→ Aufgabenstellung
Ermitteln Sie, in wie vielen Zeilen des folgenden Materials die Zeichenfolge „tuplet“ vorkommt. Geben Sie ausschließlich die Zahl an.

:: Bereitgestelltes Material

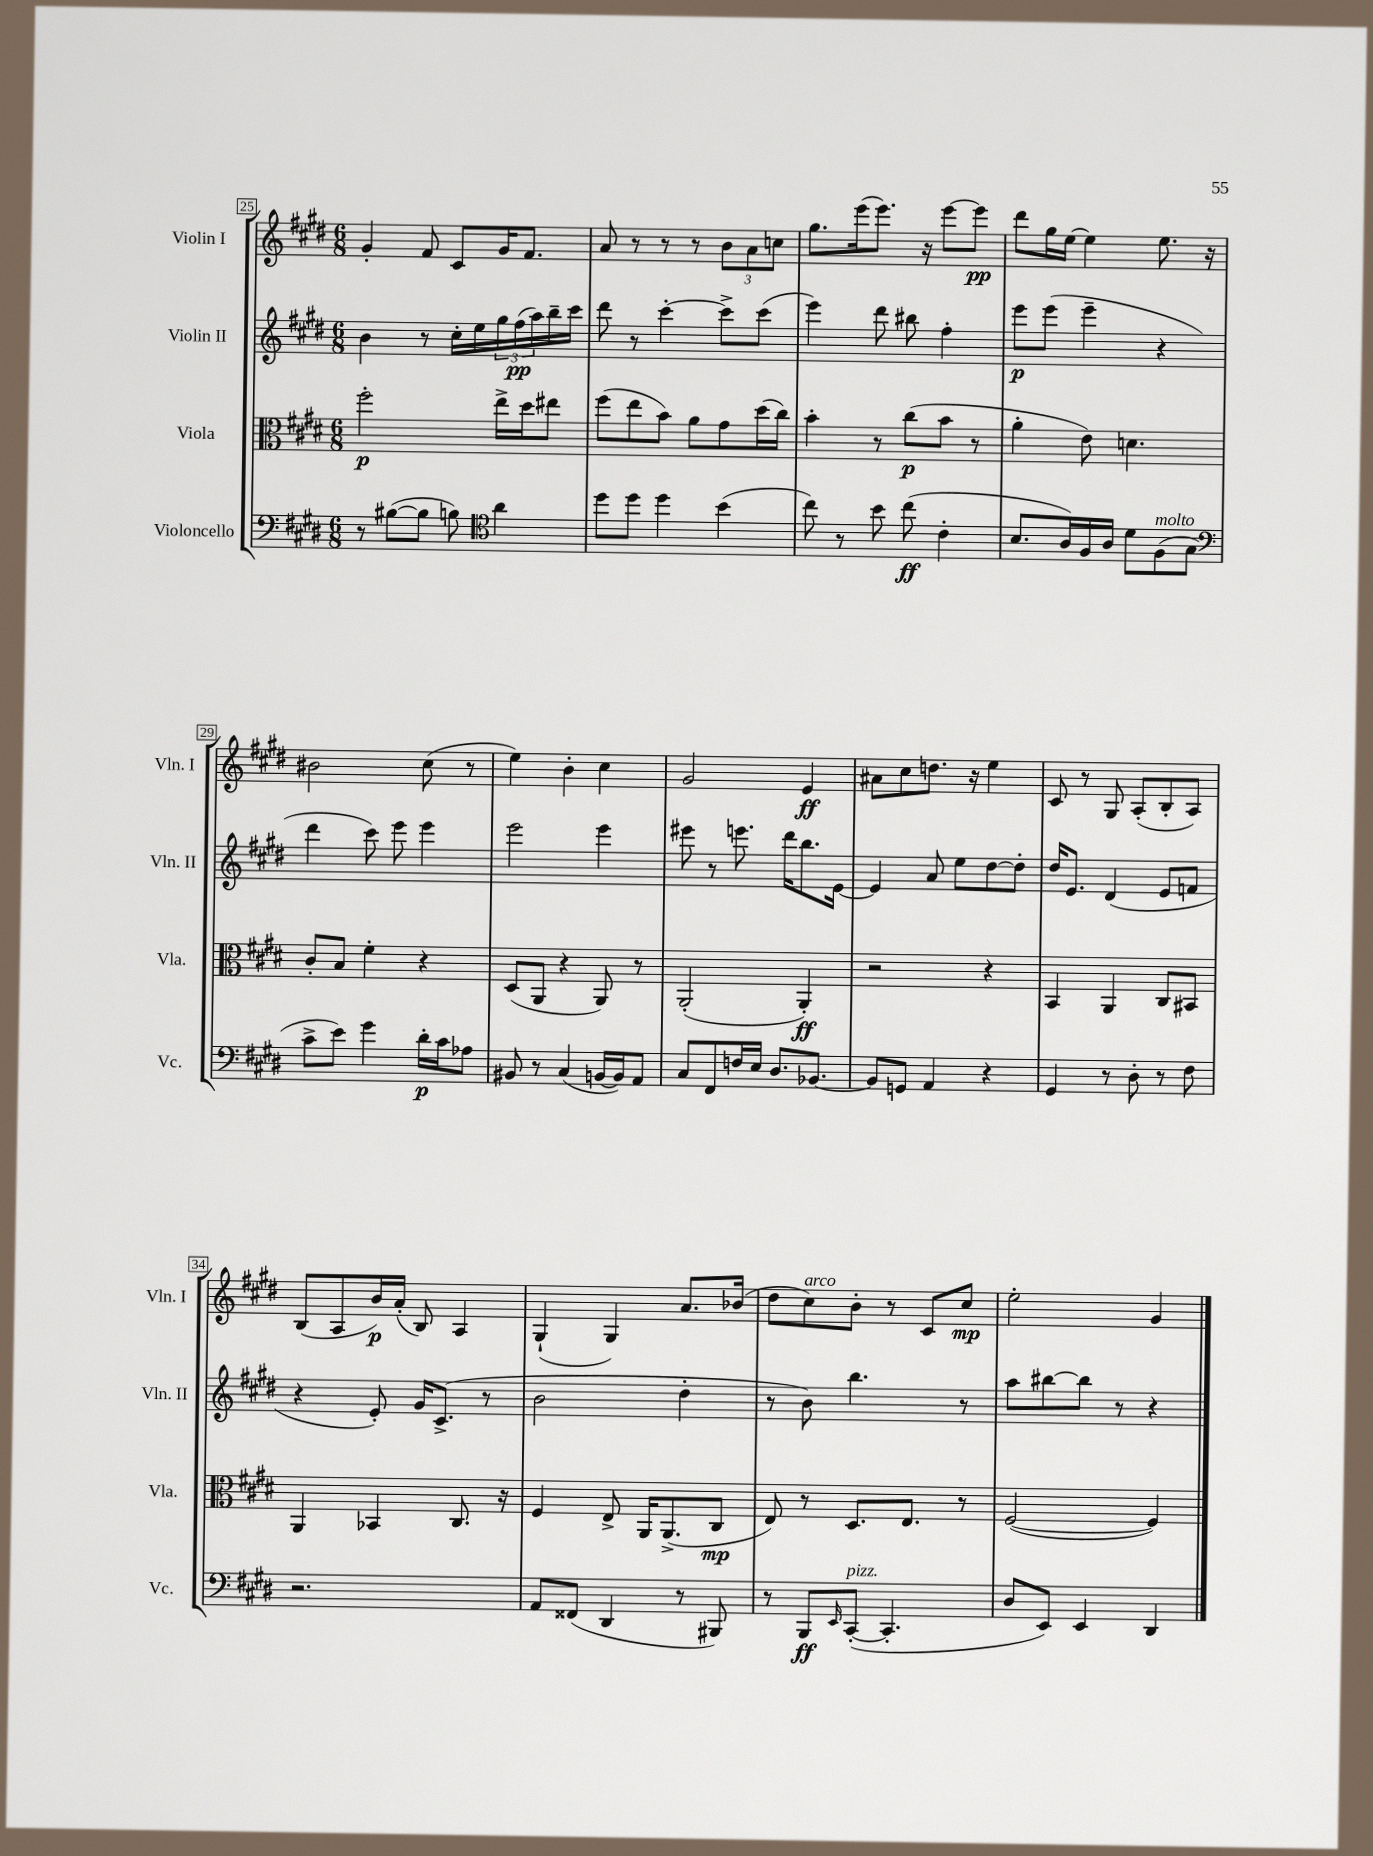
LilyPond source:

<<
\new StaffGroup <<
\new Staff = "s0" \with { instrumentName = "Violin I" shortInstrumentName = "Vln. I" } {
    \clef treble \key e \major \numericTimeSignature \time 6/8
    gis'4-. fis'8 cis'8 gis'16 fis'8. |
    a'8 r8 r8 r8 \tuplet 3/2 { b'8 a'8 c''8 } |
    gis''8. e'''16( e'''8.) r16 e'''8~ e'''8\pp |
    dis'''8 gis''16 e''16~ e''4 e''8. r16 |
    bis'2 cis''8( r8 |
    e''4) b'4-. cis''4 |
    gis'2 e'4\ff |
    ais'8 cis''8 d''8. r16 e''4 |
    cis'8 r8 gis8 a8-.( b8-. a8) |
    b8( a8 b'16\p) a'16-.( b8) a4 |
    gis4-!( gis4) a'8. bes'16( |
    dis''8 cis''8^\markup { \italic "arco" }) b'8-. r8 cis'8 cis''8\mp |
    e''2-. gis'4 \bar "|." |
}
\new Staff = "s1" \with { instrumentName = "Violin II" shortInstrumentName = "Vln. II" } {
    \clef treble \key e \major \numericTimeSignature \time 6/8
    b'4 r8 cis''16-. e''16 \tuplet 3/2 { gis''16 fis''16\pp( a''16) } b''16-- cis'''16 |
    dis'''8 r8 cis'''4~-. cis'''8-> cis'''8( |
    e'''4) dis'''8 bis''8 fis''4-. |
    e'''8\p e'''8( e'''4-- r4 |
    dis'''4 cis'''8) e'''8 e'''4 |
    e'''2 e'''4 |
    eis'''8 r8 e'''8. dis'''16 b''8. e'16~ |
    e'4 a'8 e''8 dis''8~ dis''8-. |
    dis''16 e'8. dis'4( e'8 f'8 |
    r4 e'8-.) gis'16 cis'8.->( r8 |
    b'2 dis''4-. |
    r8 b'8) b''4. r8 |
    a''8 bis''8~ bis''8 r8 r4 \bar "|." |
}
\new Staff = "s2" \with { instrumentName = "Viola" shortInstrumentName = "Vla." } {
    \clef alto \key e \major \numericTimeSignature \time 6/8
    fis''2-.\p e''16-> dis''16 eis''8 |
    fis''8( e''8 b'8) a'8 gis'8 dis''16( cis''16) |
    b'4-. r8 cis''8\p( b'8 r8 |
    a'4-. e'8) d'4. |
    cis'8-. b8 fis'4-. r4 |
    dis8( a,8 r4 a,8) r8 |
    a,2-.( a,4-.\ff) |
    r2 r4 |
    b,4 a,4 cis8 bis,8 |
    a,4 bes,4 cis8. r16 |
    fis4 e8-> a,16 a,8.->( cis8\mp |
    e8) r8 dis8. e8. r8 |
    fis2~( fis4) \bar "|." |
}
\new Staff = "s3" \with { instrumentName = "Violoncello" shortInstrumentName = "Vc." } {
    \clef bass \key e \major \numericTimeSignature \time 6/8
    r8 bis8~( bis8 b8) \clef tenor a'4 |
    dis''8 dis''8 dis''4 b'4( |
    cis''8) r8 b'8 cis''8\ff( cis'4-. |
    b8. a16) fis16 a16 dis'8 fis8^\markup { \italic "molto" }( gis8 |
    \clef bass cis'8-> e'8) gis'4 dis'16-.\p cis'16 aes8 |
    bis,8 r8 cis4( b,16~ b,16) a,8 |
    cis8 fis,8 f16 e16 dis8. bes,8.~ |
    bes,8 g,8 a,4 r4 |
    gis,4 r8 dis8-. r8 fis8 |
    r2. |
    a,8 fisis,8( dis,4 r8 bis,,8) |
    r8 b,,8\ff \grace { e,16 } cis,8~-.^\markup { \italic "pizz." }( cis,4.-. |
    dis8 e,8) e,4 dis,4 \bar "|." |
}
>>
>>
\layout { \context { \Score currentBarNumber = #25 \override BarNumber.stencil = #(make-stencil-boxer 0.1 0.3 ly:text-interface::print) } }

::::
:: Bereitgestelltes Material

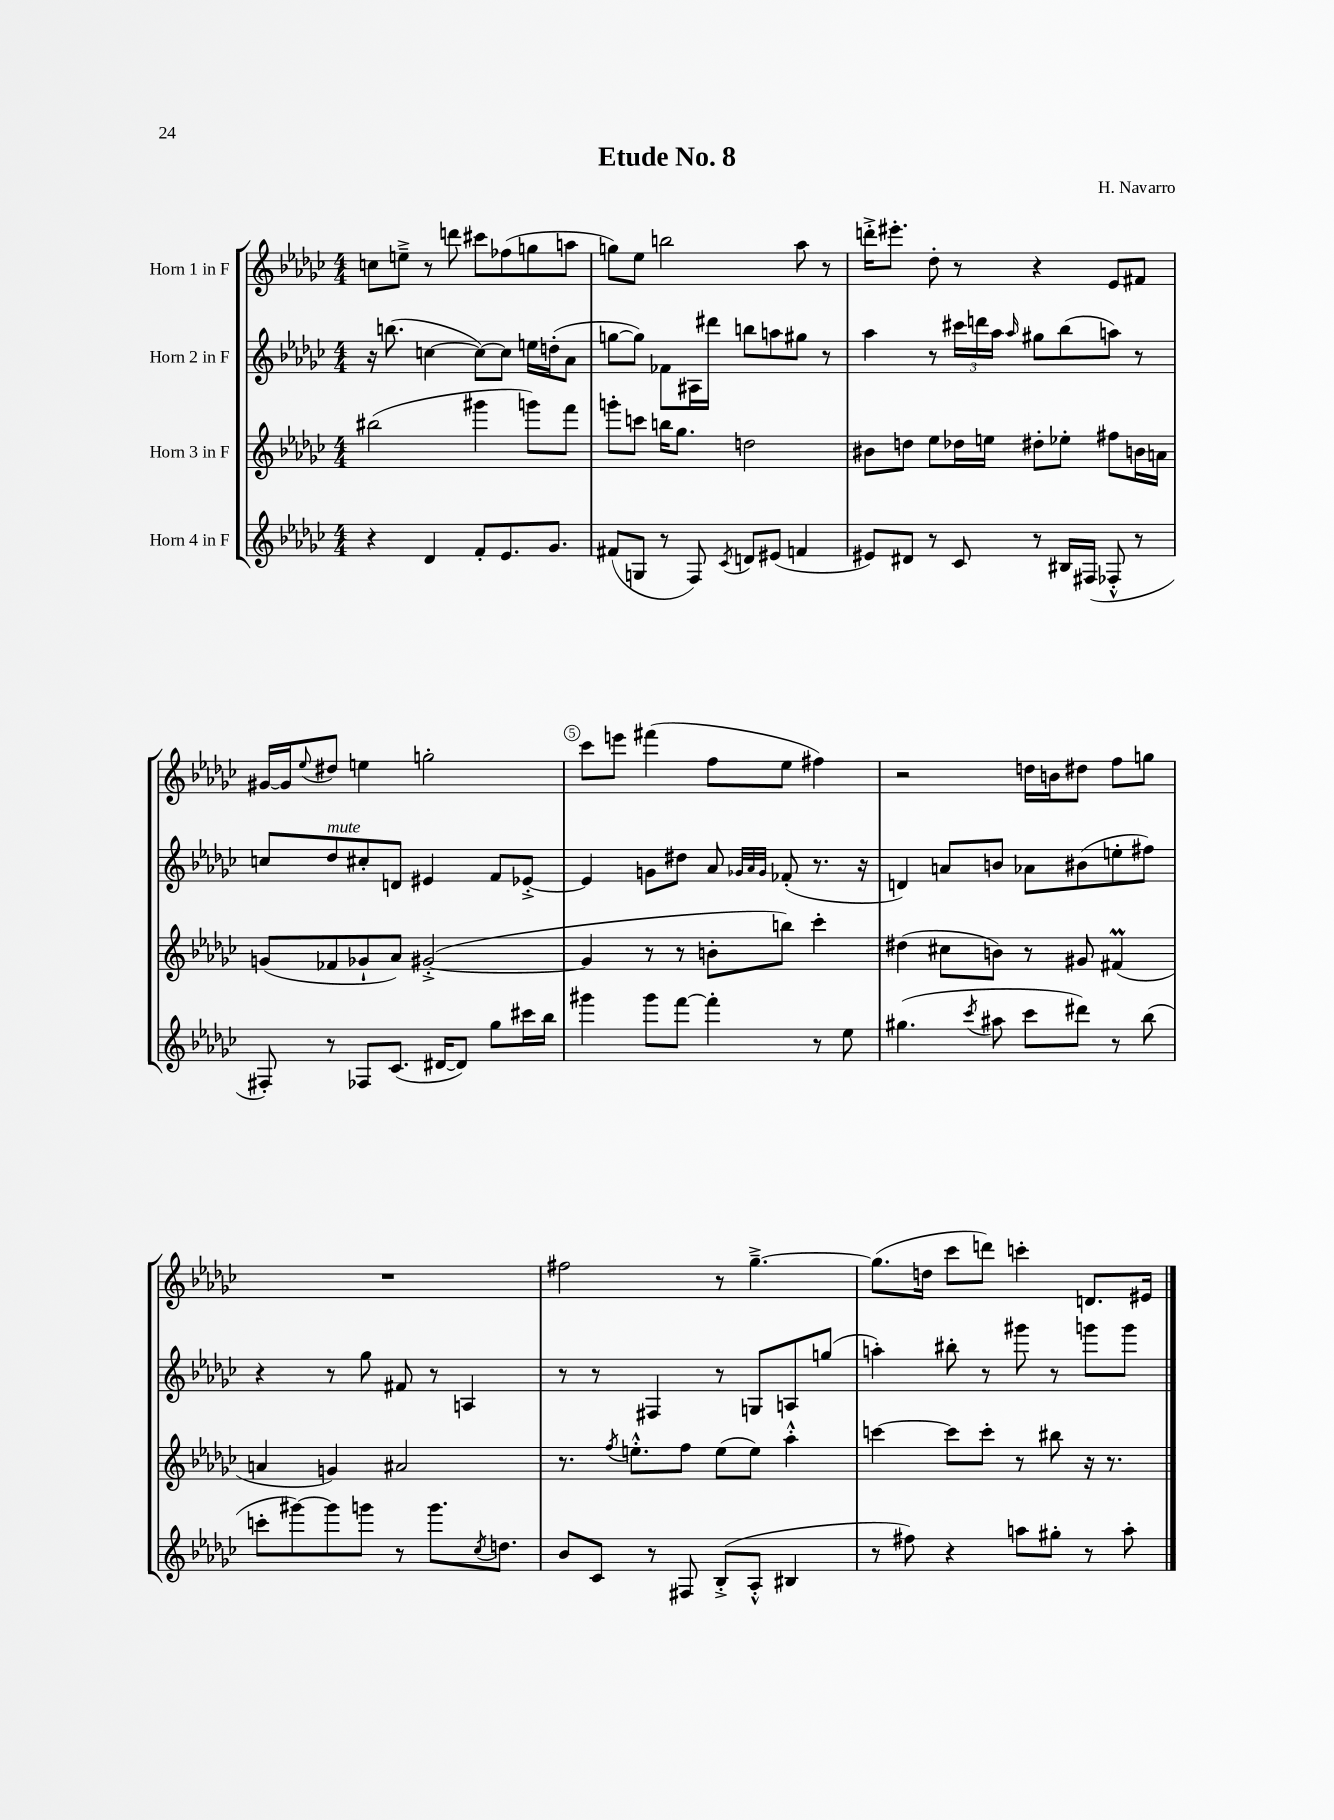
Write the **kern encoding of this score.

::::

→ Gelöste Aufgabe
2